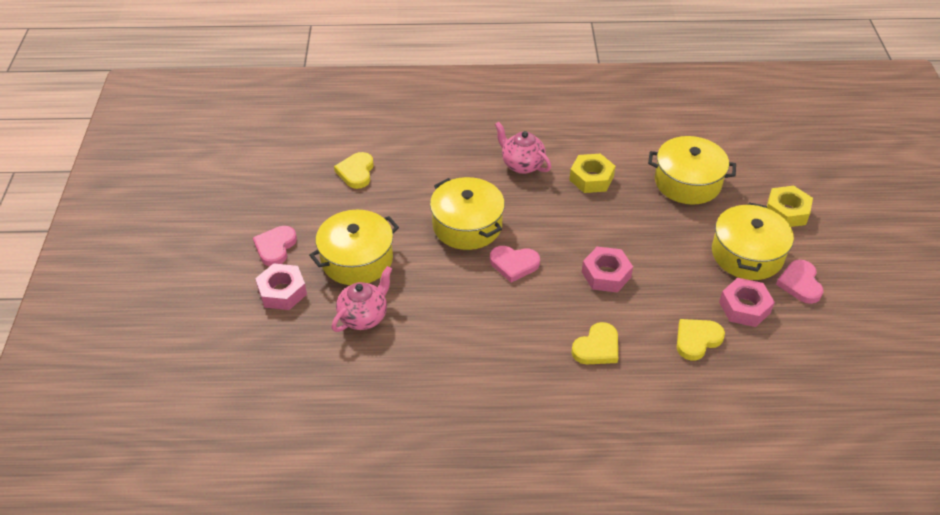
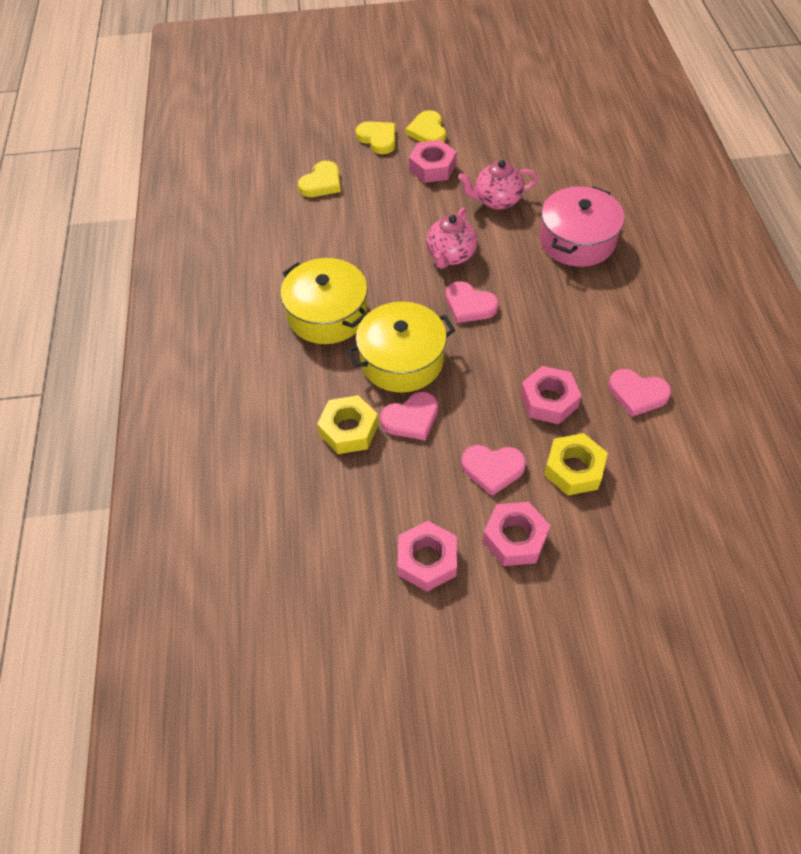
pink heart: 3 -> 4
pink nut: 3 -> 4
pink pot: 0 -> 1
yellow pot: 4 -> 2

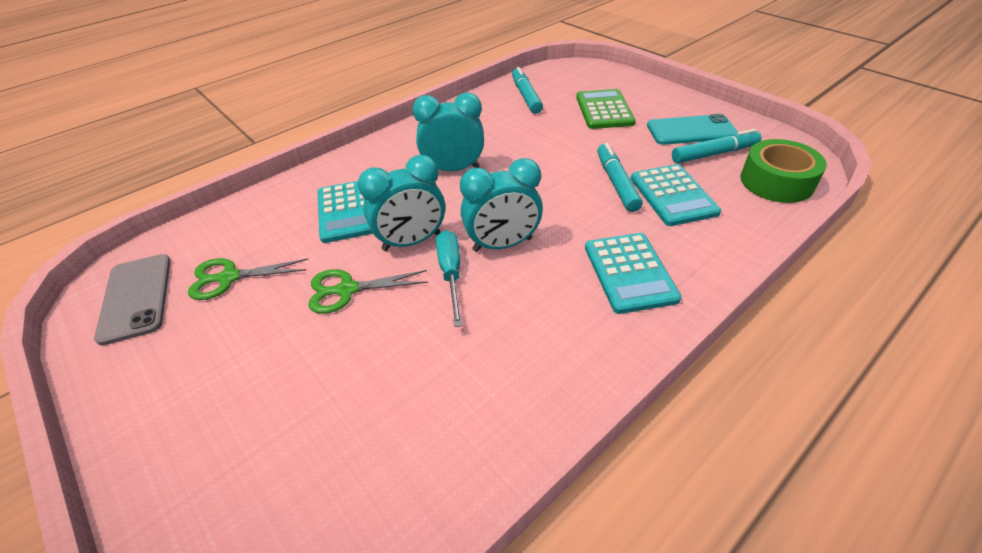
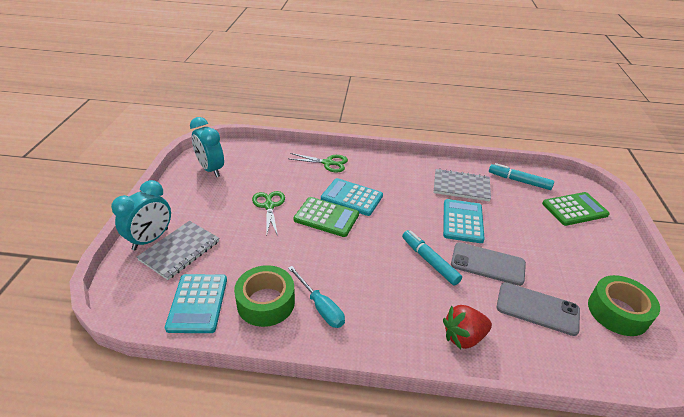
green calculator: 1 -> 2
green tape: 1 -> 2
grey notebook: 0 -> 2
grey phone: 1 -> 2
red strawberry: 0 -> 1
turquoise clock: 3 -> 2
turquoise marker: 3 -> 2
turquoise phone: 1 -> 0

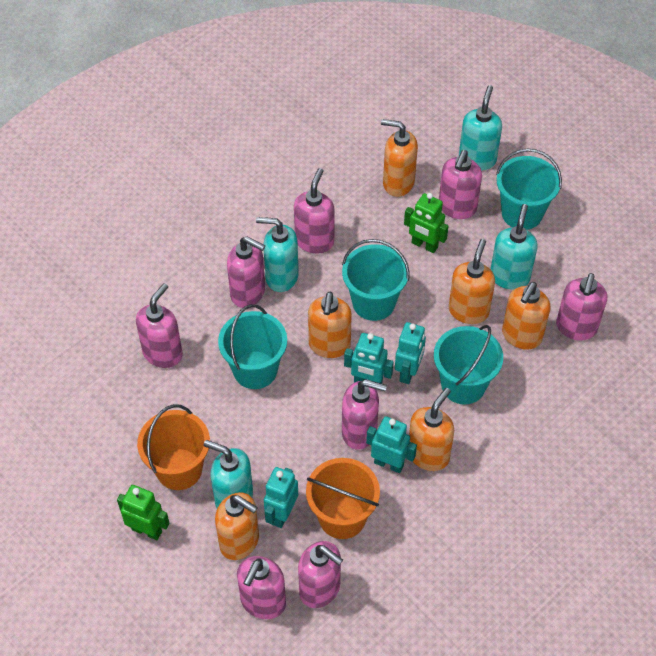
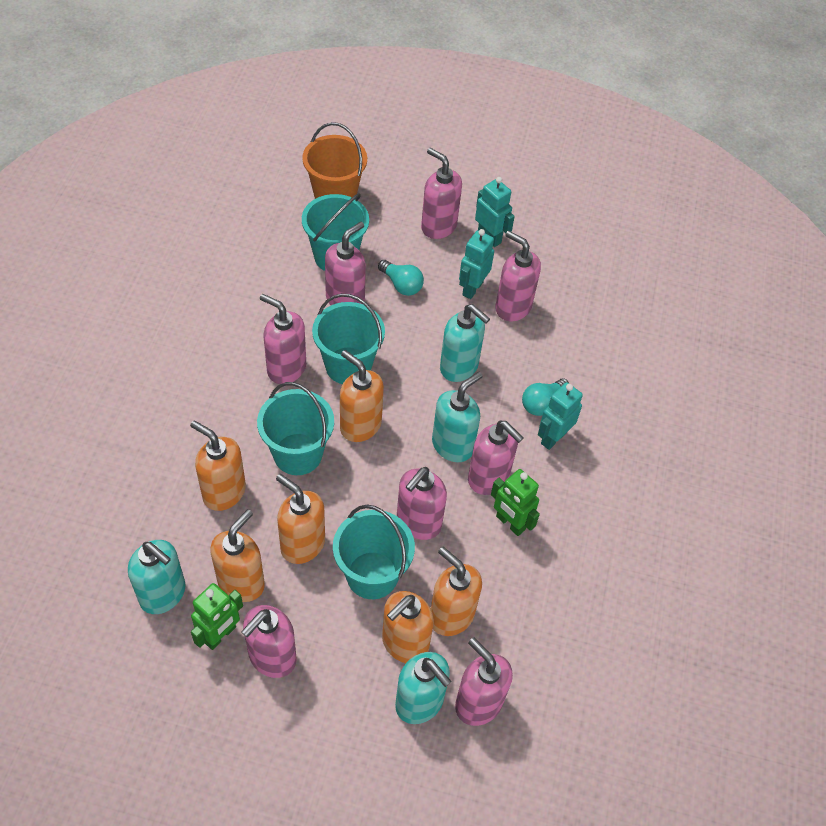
orange bucket: 2 -> 1
turquoise light bulb: 0 -> 2
turquoise robot: 4 -> 3

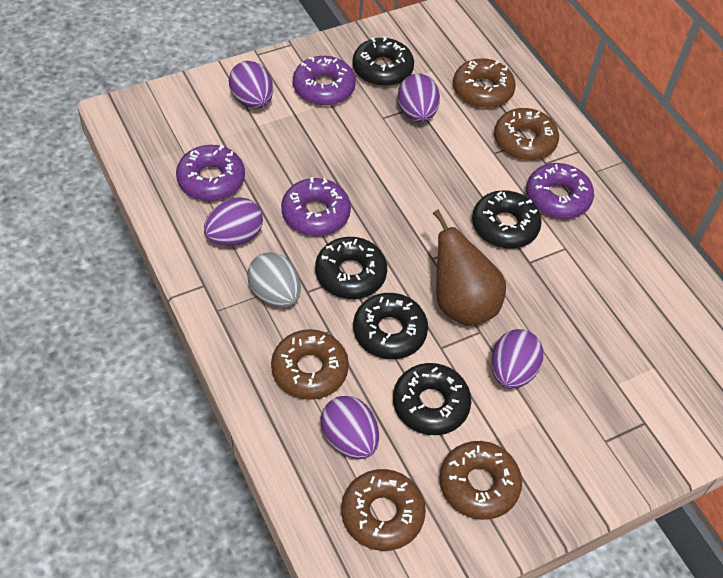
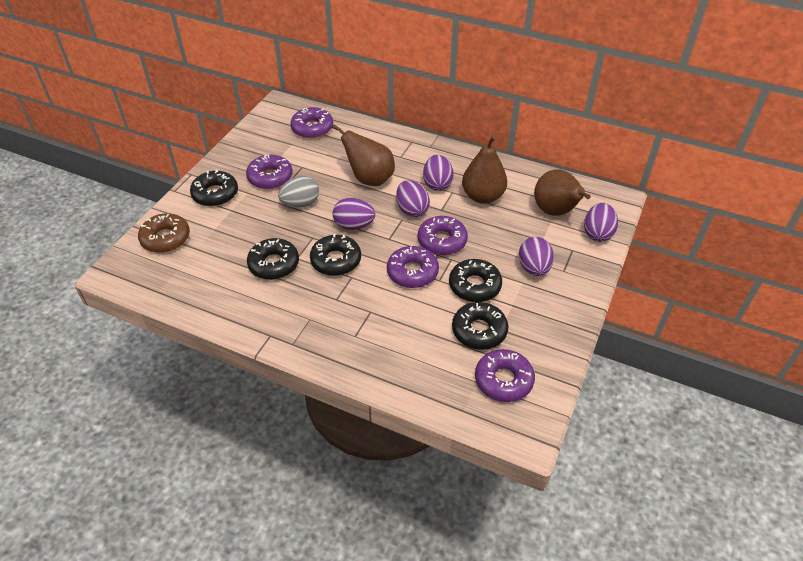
brown donut: 5 -> 1
brown pear: 1 -> 3
purple donut: 4 -> 5

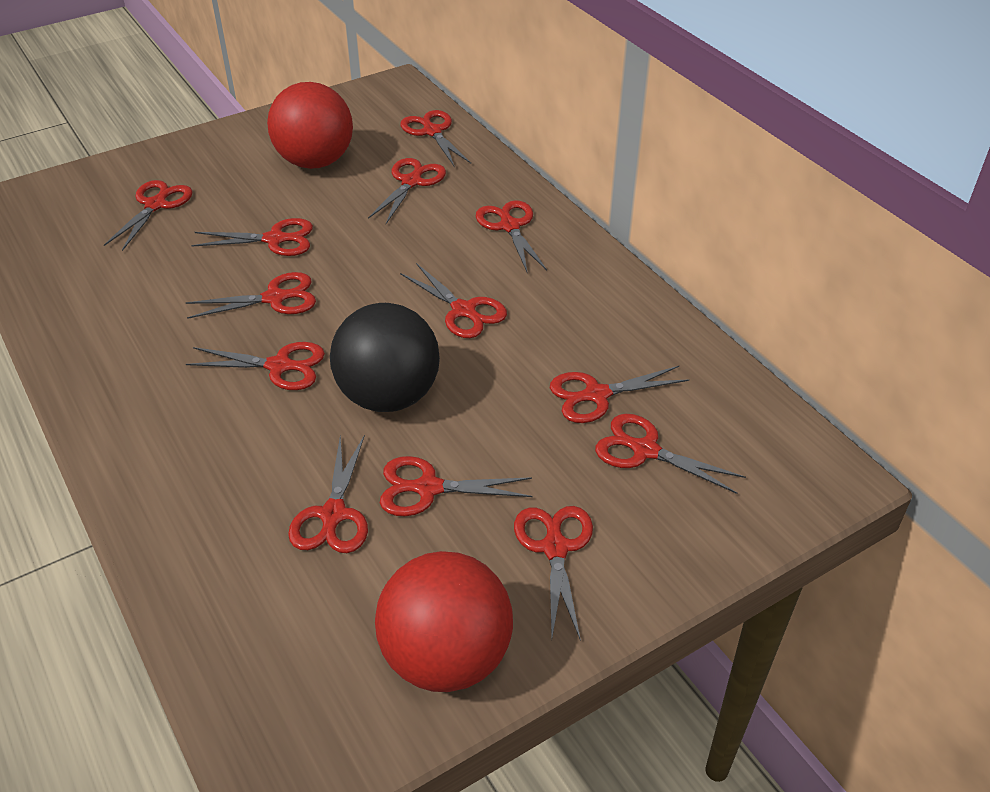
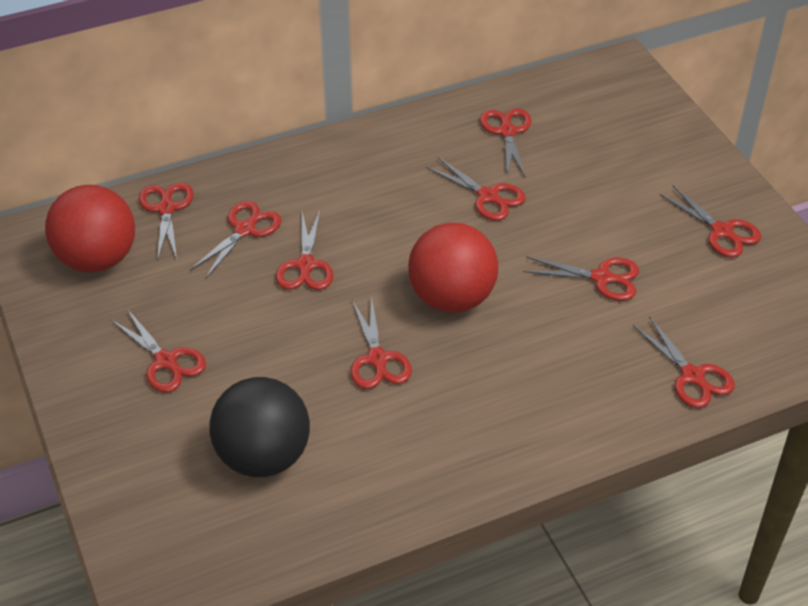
red scissors: 13 -> 10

- Assignment:
Beginning with the line containing "pink pot: 0 -> 1" and ending with the last line of the material, output each line exactly; do not include pictures.

- Result for this task:
pink pot: 0 -> 1
yellow pot: 4 -> 2

green calculator: 1 -> 2
green tape: 1 -> 2
grey notebook: 0 -> 2
grey phone: 1 -> 2
red strawberry: 0 -> 1
turquoise clock: 3 -> 2
turquoise marker: 3 -> 2
turquoise phone: 1 -> 0

orange bucket: 2 -> 1
turquoise light bulb: 0 -> 2
turquoise robot: 4 -> 3

brown donut: 5 -> 1
brown pear: 1 -> 3
purple donut: 4 -> 5

red scissors: 13 -> 10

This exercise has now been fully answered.